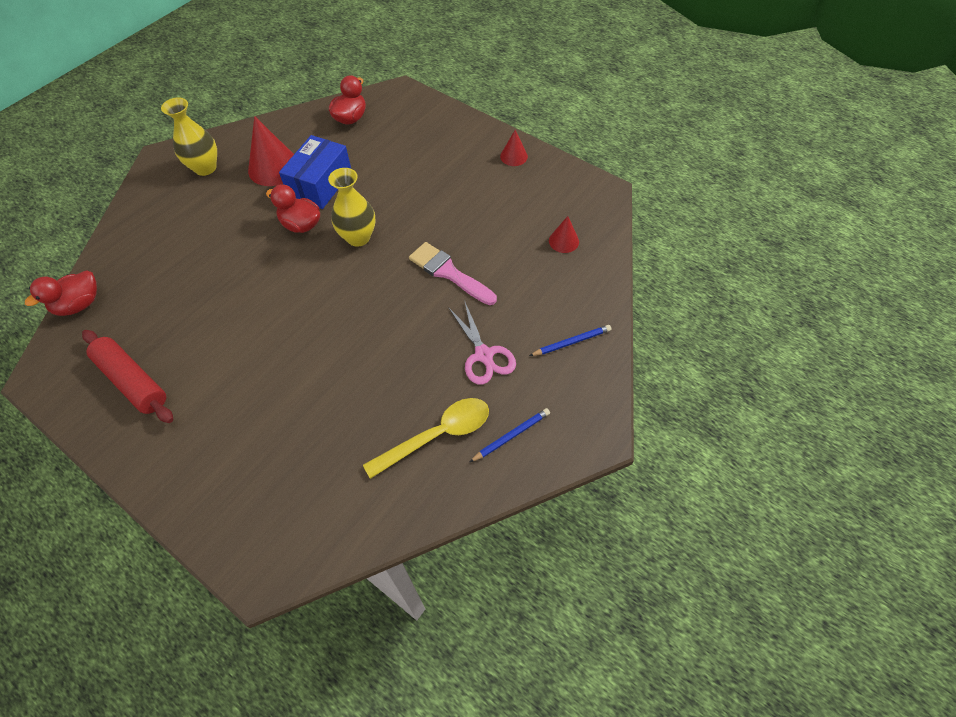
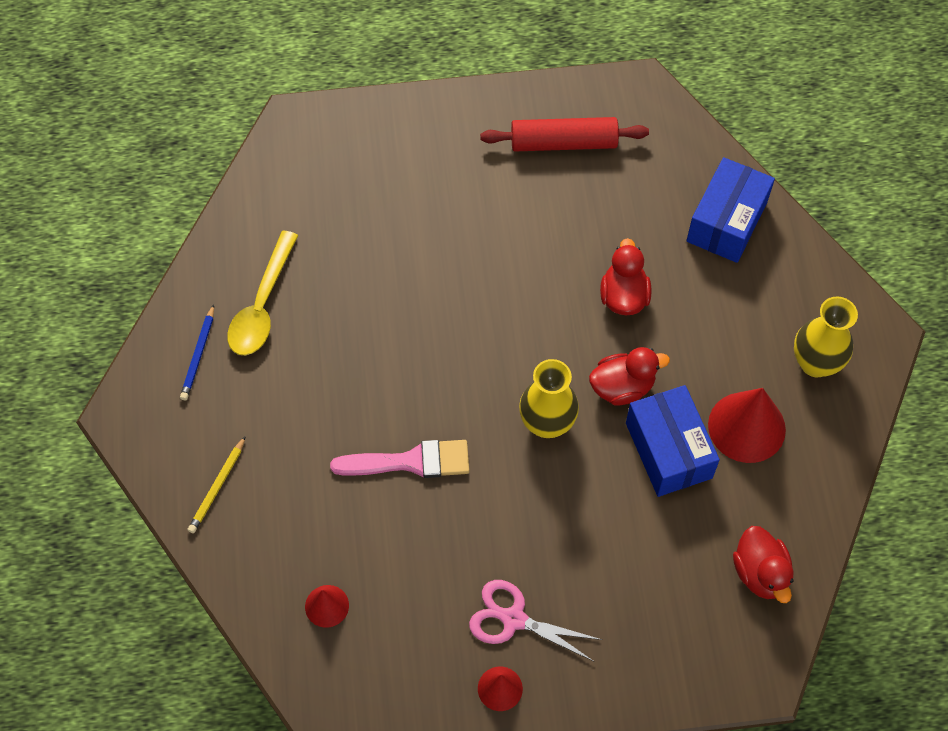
camera: 135 degrees right, 5 degrees up
(79, 304) = (704, 152): red duck -> red duck (623, 296)
(133, 258) = (726, 222): none -> blue box
(484, 355) = (290, 405): pink scissors -> pink scissors (513, 619)
(571, 342) = (217, 487): blue pencil -> yellow pencil

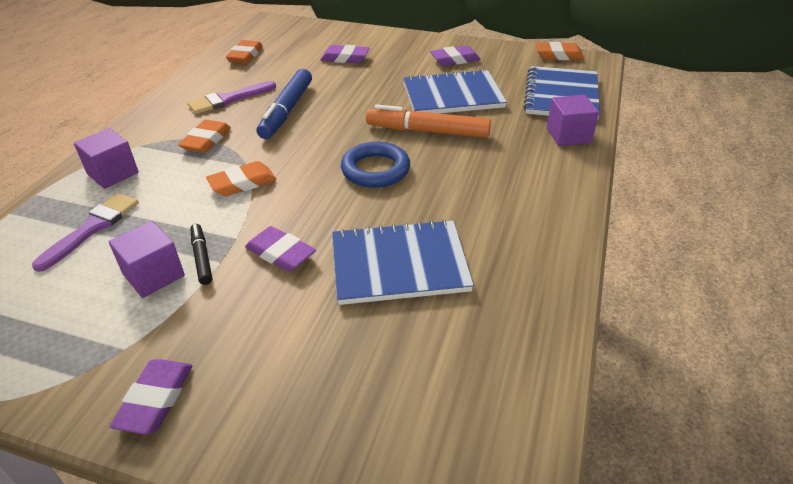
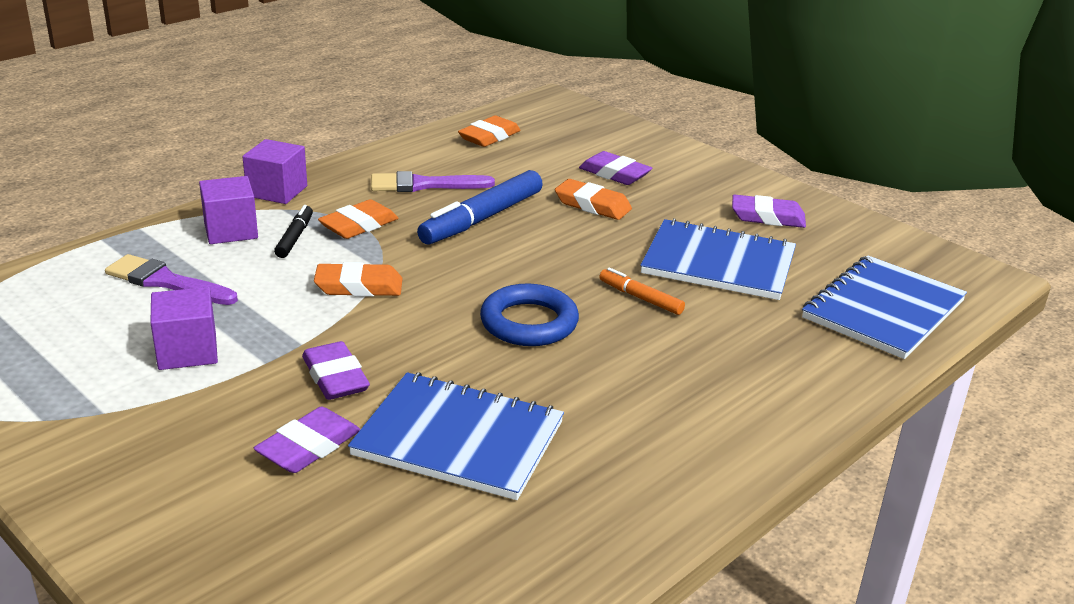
camera: 25 degrees right, 10 degrees down
(92, 228) = (166, 282): purple brush -> purple brush turned 120 degrees counterclockwise
(155, 399) = (94, 471): purple eraser -> purple eraser (309, 447)
(202, 258) = (249, 352): black marker -> black marker (294, 237)
(428, 131) = (640, 298): orange marker -> orange marker, size x0.53
(558, 55) = (936, 254): orange eraser -> orange eraser (592, 205)
(568, 135) = (838, 365): purple cube -> purple cube (277, 191)

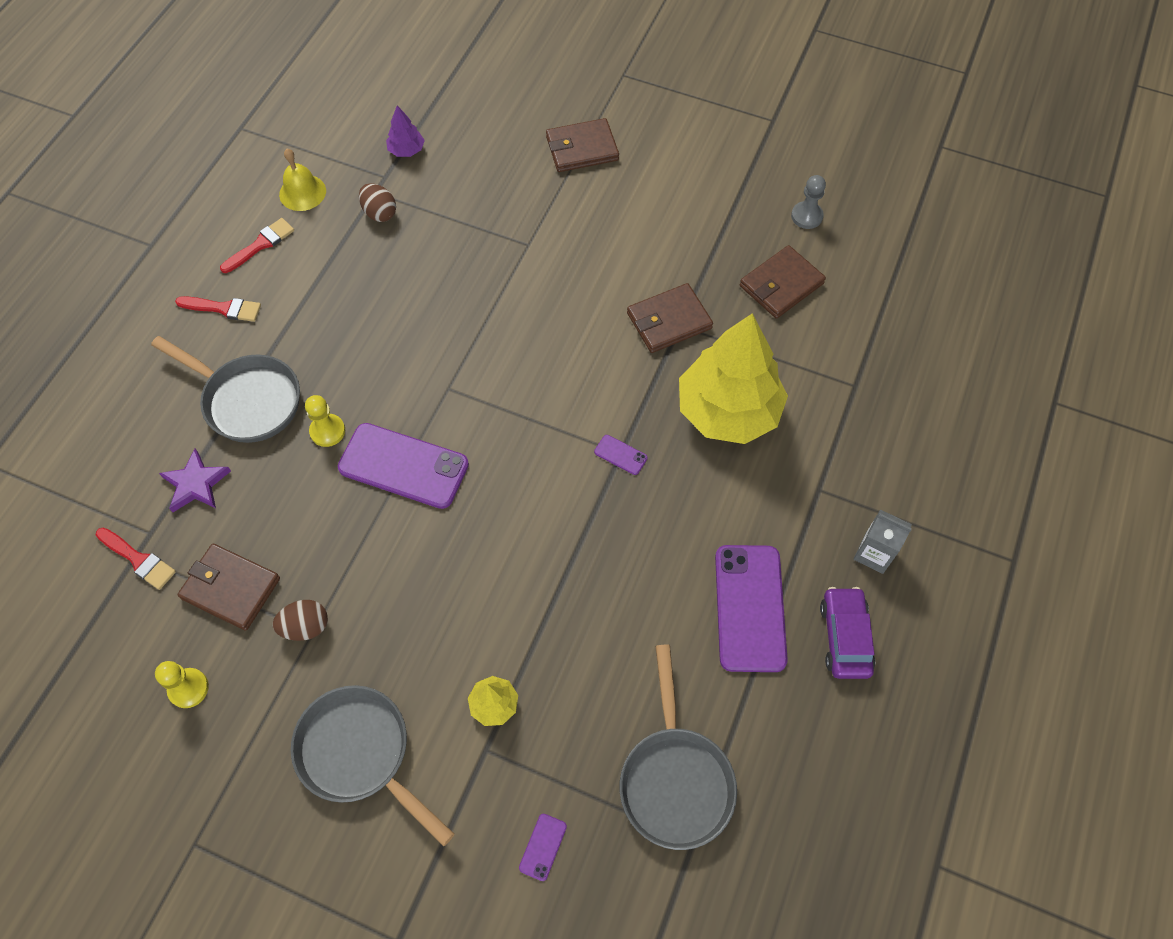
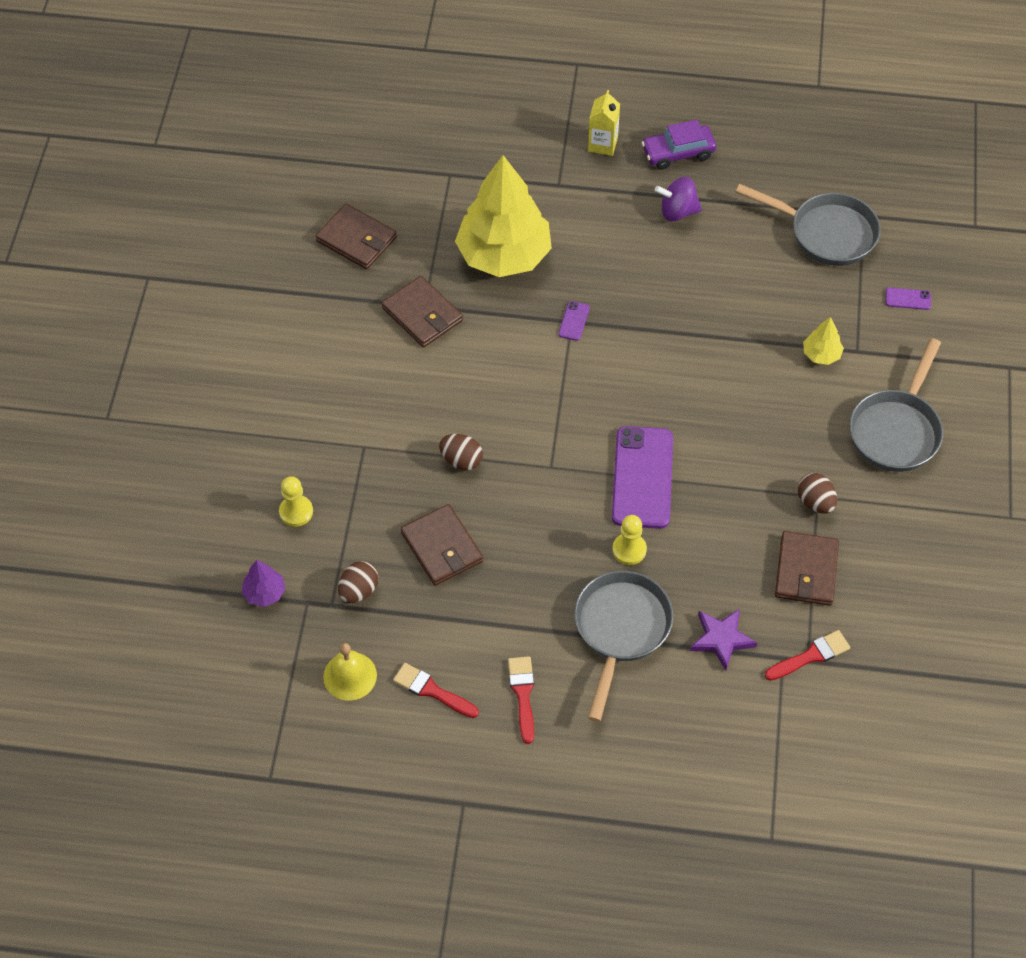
camera: 105 degrees left, 5 degrees down
(138, 559) = (810, 656): red brush -> red brush turned 45 degrees clockwise
(188, 688) = (901, 569): yellow pawn -> yellow pawn (296, 512)
(484, 316) = (461, 460): none -> brown egg
(582, 148) = (224, 431): brown wallet -> brown wallet (442, 547)
(675, 779) = (826, 233): grey pan -> grey pan turned 45 degrees clockwise
(750, 608) = (677, 211): purple phone -> purple spinning top
(806, 216) = (269, 232): grey pawn -> none
(873, 554) = (602, 144): grey carton -> yellow carton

----

Give nothing but the number of lines in the entries that include "orange".

**Result for this exercise**
2